### Instrucciones de la tarea
Reproduce todas las líneas que siguen sin alterar ni omitir ninguna.

### Líneas proporcionadas
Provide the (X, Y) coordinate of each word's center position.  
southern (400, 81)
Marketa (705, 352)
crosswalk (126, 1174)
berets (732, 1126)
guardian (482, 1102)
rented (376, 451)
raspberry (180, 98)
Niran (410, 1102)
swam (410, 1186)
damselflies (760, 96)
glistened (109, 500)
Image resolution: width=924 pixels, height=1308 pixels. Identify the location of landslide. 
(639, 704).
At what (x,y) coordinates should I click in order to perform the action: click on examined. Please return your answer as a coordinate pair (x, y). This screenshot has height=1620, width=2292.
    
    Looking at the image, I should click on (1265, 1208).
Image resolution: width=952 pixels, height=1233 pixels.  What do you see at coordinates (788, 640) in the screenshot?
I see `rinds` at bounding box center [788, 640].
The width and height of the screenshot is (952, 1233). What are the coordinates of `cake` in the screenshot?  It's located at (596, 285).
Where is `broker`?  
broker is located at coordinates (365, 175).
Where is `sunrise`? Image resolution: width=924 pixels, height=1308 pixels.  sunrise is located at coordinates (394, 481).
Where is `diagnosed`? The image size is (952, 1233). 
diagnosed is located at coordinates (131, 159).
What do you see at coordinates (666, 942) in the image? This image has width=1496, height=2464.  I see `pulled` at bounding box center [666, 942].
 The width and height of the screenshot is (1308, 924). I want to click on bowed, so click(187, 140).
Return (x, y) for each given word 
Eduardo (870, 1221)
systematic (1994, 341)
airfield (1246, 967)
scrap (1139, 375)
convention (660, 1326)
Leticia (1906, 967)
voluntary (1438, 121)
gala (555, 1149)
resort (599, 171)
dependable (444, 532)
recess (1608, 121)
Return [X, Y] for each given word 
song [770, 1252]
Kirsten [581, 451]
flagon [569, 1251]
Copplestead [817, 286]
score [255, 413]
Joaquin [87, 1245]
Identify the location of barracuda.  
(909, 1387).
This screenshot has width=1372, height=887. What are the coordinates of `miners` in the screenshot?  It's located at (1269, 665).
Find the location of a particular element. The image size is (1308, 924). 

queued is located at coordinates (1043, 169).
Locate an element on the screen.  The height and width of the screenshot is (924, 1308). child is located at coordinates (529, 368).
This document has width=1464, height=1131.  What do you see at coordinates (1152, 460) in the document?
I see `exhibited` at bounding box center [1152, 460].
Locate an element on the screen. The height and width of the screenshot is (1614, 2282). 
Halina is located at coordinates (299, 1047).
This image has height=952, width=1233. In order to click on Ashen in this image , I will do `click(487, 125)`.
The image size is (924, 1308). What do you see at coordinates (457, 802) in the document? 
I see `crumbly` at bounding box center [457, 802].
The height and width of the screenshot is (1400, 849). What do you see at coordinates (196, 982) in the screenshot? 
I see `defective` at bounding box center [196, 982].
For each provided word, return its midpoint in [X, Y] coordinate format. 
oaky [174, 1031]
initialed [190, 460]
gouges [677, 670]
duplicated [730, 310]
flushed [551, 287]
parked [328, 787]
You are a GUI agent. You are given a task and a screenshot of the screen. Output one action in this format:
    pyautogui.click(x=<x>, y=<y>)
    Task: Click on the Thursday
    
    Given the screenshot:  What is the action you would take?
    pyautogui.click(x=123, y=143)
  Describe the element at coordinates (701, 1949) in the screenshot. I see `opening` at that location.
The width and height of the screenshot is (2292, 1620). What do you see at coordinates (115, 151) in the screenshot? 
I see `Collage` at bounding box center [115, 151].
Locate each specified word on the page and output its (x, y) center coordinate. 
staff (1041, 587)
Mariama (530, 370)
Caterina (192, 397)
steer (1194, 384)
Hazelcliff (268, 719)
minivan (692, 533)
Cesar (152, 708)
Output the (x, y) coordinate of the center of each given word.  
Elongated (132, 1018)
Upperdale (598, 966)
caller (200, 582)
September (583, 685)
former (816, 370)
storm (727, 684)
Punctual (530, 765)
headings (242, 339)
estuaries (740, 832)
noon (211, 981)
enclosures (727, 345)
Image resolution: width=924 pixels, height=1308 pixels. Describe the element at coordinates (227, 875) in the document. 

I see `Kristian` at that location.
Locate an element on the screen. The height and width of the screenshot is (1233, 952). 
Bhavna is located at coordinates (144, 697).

### Respuesta correcta
Provide the (X, Y) coordinate of each word's center position.  
southern (400, 81)
Marketa (705, 352)
crosswalk (126, 1174)
berets (732, 1126)
guardian (482, 1102)
rented (376, 451)
raspberry (180, 98)
Niran (410, 1102)
swam (410, 1186)
damselflies (760, 96)
glistened (109, 500)
Image resolution: width=924 pixels, height=1308 pixels. Identify the location of landslide. 
(639, 704).
At what (x,y) coordinates should I click in order to perform the action: click on examined. Please return your answer as a coordinate pair (x, y). This screenshot has height=1620, width=2292.
    
    Looking at the image, I should click on (1265, 1208).
Image resolution: width=952 pixels, height=1233 pixels.  What do you see at coordinates (788, 640) in the screenshot?
I see `rinds` at bounding box center [788, 640].
The width and height of the screenshot is (952, 1233). What are the coordinates of `cake` in the screenshot?  It's located at (596, 285).
Where is `broker`?  
broker is located at coordinates (365, 175).
Where is `sunrise`? Image resolution: width=924 pixels, height=1308 pixels.  sunrise is located at coordinates (394, 481).
Where is `diagnosed`? The image size is (952, 1233). 
diagnosed is located at coordinates (131, 159).
What do you see at coordinates (666, 942) in the image? This image has width=1496, height=2464.  I see `pulled` at bounding box center [666, 942].
 The width and height of the screenshot is (1308, 924). I want to click on bowed, so click(187, 140).
Return (x, y) for each given word 
Eduardo (870, 1221)
systematic (1994, 341)
airfield (1246, 967)
scrap (1139, 375)
convention (660, 1326)
Leticia (1906, 967)
voluntary (1438, 121)
gala (555, 1149)
resort (599, 171)
dependable (444, 532)
recess (1608, 121)
Return [X, Y] for each given word 
song [770, 1252]
Kirsten [581, 451]
flagon [569, 1251]
Copplestead [817, 286]
score [255, 413]
Joaquin [87, 1245]
Identify the location of barracuda.  
(909, 1387).
This screenshot has width=1372, height=887. What are the coordinates of `miners` in the screenshot?  It's located at (1269, 665).
Find the location of a particular element. The image size is (1308, 924). 

queued is located at coordinates (1043, 169).
Locate an element on the screen.  The height and width of the screenshot is (924, 1308). child is located at coordinates (529, 368).
This document has width=1464, height=1131.  What do you see at coordinates (1152, 460) in the document?
I see `exhibited` at bounding box center [1152, 460].
Locate an element on the screen. The height and width of the screenshot is (1614, 2282). 
Halina is located at coordinates (299, 1047).
This image has height=952, width=1233. In order to click on Ashen in this image , I will do `click(487, 125)`.
The image size is (924, 1308). What do you see at coordinates (457, 802) in the document? 
I see `crumbly` at bounding box center [457, 802].
The height and width of the screenshot is (1400, 849). What do you see at coordinates (196, 982) in the screenshot? 
I see `defective` at bounding box center [196, 982].
For each provided word, return its midpoint in [X, Y] coordinate format. 
oaky [174, 1031]
initialed [190, 460]
gouges [677, 670]
duplicated [730, 310]
flushed [551, 287]
parked [328, 787]
You are a GUI agent. You are given a task and a screenshot of the screen. Output one action in this format:
    pyautogui.click(x=<x>, y=<y>)
    Task: Click on the Thursday
    
    Given the screenshot:  What is the action you would take?
    pyautogui.click(x=123, y=143)
  Describe the element at coordinates (701, 1949) in the screenshot. I see `opening` at that location.
The width and height of the screenshot is (2292, 1620). What do you see at coordinates (115, 151) in the screenshot? 
I see `Collage` at bounding box center [115, 151].
Locate each specified word on the page and output its (x, y) center coordinate. 
staff (1041, 587)
Mariama (530, 370)
Caterina (192, 397)
steer (1194, 384)
Hazelcliff (268, 719)
minivan (692, 533)
Cesar (152, 708)
Output the (x, y) coordinate of the center of each given word.  
Elongated (132, 1018)
Upperdale (598, 966)
caller (200, 582)
September (583, 685)
former (816, 370)
storm (727, 684)
Punctual (530, 765)
headings (242, 339)
estuaries (740, 832)
noon (211, 981)
enclosures (727, 345)
Image resolution: width=924 pixels, height=1308 pixels. Describe the element at coordinates (227, 875) in the document. 

I see `Kristian` at that location.
Locate an element on the screen. The height and width of the screenshot is (1233, 952). 
Bhavna is located at coordinates (144, 697).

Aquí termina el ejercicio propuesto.